WHAT YOU NEED TO DO:
Your answer must be an exact copy of all the entries.

* * * * *

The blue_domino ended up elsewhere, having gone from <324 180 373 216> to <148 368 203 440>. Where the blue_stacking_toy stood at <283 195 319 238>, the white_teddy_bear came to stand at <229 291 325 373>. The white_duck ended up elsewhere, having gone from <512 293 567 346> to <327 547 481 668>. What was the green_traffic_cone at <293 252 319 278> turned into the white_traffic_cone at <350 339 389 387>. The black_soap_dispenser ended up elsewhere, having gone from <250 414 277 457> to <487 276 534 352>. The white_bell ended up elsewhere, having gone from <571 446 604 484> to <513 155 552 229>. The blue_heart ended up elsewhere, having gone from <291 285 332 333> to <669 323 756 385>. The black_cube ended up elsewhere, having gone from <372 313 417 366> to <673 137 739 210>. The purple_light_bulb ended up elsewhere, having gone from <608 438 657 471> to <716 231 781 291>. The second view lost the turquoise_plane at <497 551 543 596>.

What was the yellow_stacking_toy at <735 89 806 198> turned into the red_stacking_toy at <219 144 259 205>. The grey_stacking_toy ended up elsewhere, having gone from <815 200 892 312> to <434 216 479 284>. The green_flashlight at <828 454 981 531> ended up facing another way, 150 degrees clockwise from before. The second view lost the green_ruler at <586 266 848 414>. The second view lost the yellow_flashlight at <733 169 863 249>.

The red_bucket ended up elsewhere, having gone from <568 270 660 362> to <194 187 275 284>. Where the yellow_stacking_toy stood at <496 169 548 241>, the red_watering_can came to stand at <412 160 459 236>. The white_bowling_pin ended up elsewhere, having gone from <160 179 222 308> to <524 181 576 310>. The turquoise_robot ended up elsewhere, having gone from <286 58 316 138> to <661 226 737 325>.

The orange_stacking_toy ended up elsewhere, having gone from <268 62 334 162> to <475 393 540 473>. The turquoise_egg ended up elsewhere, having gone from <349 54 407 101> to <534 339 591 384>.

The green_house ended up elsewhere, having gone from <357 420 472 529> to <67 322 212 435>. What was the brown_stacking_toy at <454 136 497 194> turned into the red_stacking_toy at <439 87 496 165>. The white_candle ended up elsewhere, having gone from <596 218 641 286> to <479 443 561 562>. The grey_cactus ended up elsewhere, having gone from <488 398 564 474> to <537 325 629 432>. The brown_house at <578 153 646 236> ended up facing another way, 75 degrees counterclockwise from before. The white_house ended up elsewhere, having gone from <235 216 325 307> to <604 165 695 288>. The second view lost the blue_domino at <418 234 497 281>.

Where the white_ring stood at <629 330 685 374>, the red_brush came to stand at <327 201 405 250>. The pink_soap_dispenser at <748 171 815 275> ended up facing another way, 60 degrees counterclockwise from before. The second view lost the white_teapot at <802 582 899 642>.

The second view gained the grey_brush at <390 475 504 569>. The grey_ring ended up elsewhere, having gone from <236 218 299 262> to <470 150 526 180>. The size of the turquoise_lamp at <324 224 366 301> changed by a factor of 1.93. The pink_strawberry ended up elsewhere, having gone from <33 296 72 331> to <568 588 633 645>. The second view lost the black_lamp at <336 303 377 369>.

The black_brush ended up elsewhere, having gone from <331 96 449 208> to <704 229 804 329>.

* * * * *

REPLY TO THE TASK:
The blue_domino ended up elsewhere, having gone from <324 180 373 216> to <148 368 203 440>. Where the blue_stacking_toy stood at <283 195 319 238>, the white_teddy_bear came to stand at <229 291 325 373>. The white_duck ended up elsewhere, having gone from <512 293 567 346> to <327 547 481 668>. What was the green_traffic_cone at <293 252 319 278> turned into the white_traffic_cone at <350 339 389 387>. The black_soap_dispenser ended up elsewhere, having gone from <250 414 277 457> to <487 276 534 352>. The white_bell ended up elsewhere, having gone from <571 446 604 484> to <513 155 552 229>. The blue_heart ended up elsewhere, having gone from <291 285 332 333> to <669 323 756 385>. The black_cube ended up elsewhere, having gone from <372 313 417 366> to <673 137 739 210>. The purple_light_bulb ended up elsewhere, having gone from <608 438 657 471> to <716 231 781 291>. The second view lost the turquoise_plane at <497 551 543 596>.

What was the yellow_stacking_toy at <735 89 806 198> turned into the red_stacking_toy at <219 144 259 205>. The grey_stacking_toy ended up elsewhere, having gone from <815 200 892 312> to <434 216 479 284>. The green_flashlight at <828 454 981 531> ended up facing another way, 150 degrees clockwise from before. The second view lost the green_ruler at <586 266 848 414>. The second view lost the yellow_flashlight at <733 169 863 249>.

The red_bucket ended up elsewhere, having gone from <568 270 660 362> to <194 187 275 284>. Where the yellow_stacking_toy stood at <496 169 548 241>, the red_watering_can came to stand at <412 160 459 236>. The white_bowling_pin ended up elsewhere, having gone from <160 179 222 308> to <524 181 576 310>. The turquoise_robot ended up elsewhere, having gone from <286 58 316 138> to <661 226 737 325>.

The orange_stacking_toy ended up elsewhere, having gone from <268 62 334 162> to <475 393 540 473>. The turquoise_egg ended up elsewhere, having gone from <349 54 407 101> to <534 339 591 384>.

The green_house ended up elsewhere, having gone from <357 420 472 529> to <67 322 212 435>. What was the brown_stacking_toy at <454 136 497 194> turned into the red_stacking_toy at <439 87 496 165>. The white_candle ended up elsewhere, having gone from <596 218 641 286> to <479 443 561 562>. The grey_cactus ended up elsewhere, having gone from <488 398 564 474> to <537 325 629 432>. The brown_house at <578 153 646 236> ended up facing another way, 75 degrees counterclockwise from before. The white_house ended up elsewhere, having gone from <235 216 325 307> to <604 165 695 288>. The second view lost the blue_domino at <418 234 497 281>.

Where the white_ring stood at <629 330 685 374>, the red_brush came to stand at <327 201 405 250>. The pink_soap_dispenser at <748 171 815 275> ended up facing another way, 60 degrees counterclockwise from before. The second view lost the white_teapot at <802 582 899 642>.

The second view gained the grey_brush at <390 475 504 569>. The grey_ring ended up elsewhere, having gone from <236 218 299 262> to <470 150 526 180>. The size of the turquoise_lamp at <324 224 366 301> changed by a factor of 1.93. The pink_strawberry ended up elsewhere, having gone from <33 296 72 331> to <568 588 633 645>. The second view lost the black_lamp at <336 303 377 369>.

The black_brush ended up elsewhere, having gone from <331 96 449 208> to <704 229 804 329>.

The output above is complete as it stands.